** Data to examine follows **
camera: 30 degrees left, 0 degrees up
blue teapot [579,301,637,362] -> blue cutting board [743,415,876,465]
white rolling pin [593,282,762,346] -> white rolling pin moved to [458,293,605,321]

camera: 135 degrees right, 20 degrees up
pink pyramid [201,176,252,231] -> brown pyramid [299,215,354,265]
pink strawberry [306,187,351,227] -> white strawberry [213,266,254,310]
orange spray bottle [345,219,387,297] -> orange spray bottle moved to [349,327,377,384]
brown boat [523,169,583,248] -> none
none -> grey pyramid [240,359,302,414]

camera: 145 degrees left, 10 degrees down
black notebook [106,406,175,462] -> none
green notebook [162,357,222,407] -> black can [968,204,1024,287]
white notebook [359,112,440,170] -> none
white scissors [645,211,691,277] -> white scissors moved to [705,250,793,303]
** End of Data to examine **
** Data to examine follows **
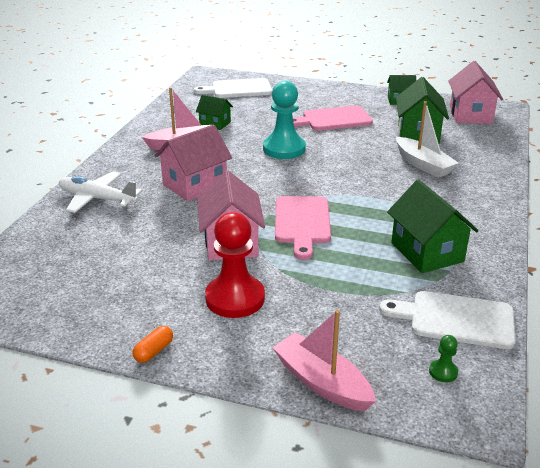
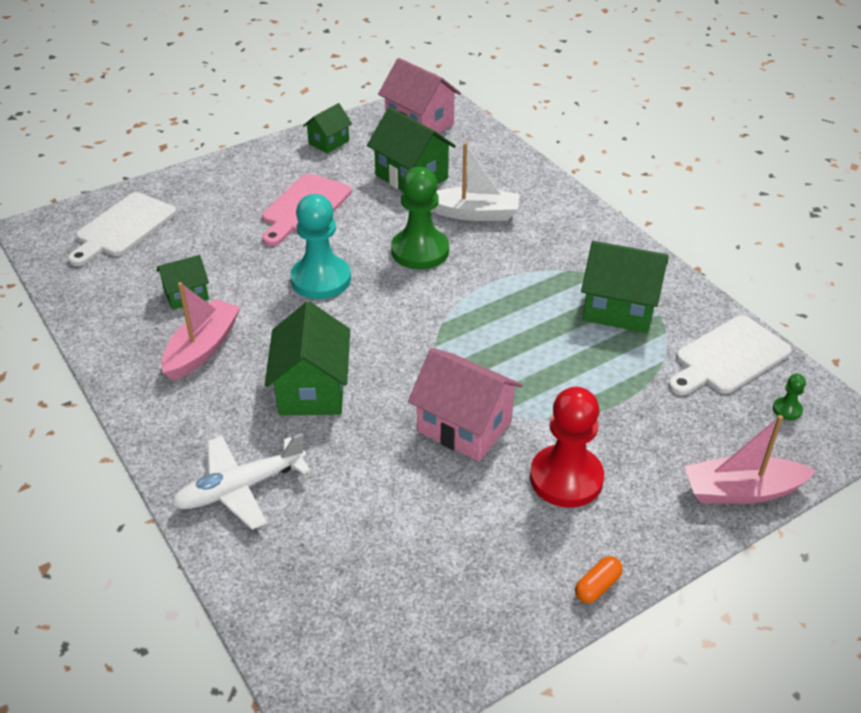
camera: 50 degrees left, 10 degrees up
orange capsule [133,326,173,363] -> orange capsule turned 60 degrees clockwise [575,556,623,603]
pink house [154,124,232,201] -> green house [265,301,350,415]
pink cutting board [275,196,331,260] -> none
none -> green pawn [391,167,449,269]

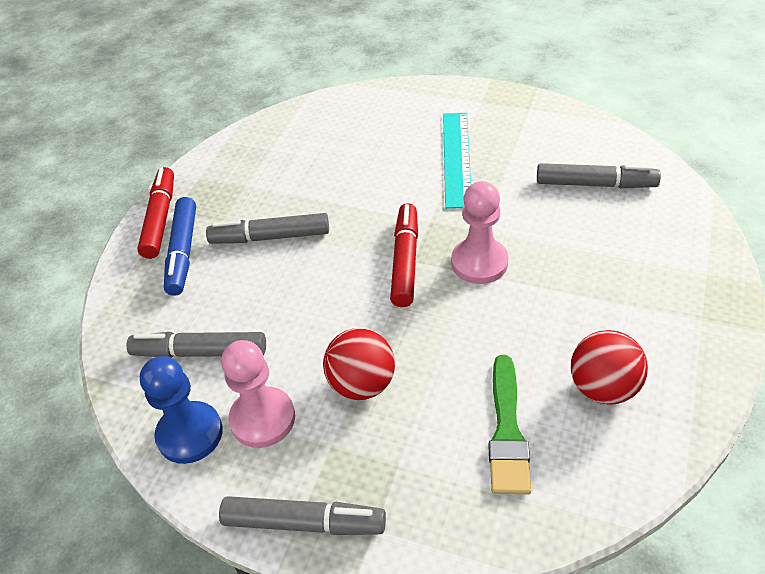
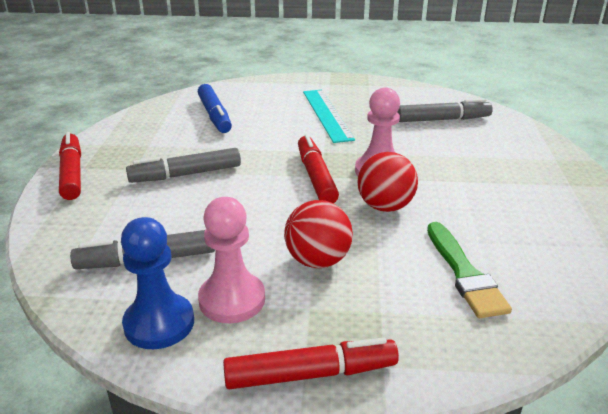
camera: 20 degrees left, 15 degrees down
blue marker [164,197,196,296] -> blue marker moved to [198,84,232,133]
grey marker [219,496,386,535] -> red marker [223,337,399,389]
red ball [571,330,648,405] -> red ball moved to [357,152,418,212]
** End of Data to examine **
Instructions to follow:
In the entries above, one line contains "camera: 30 degrees left, 0 degrees up" and another contains "orange spray bottle [345,219,387,297]". Reproduce exactly those two lines and the lines between them, nothing else.

Written solution:
camera: 30 degrees left, 0 degrees up
blue teapot [579,301,637,362] -> blue cutting board [743,415,876,465]
white rolling pin [593,282,762,346] -> white rolling pin moved to [458,293,605,321]

camera: 135 degrees right, 20 degrees up
pink pyramid [201,176,252,231] -> brown pyramid [299,215,354,265]
pink strawberry [306,187,351,227] -> white strawberry [213,266,254,310]
orange spray bottle [345,219,387,297] -> orange spray bottle moved to [349,327,377,384]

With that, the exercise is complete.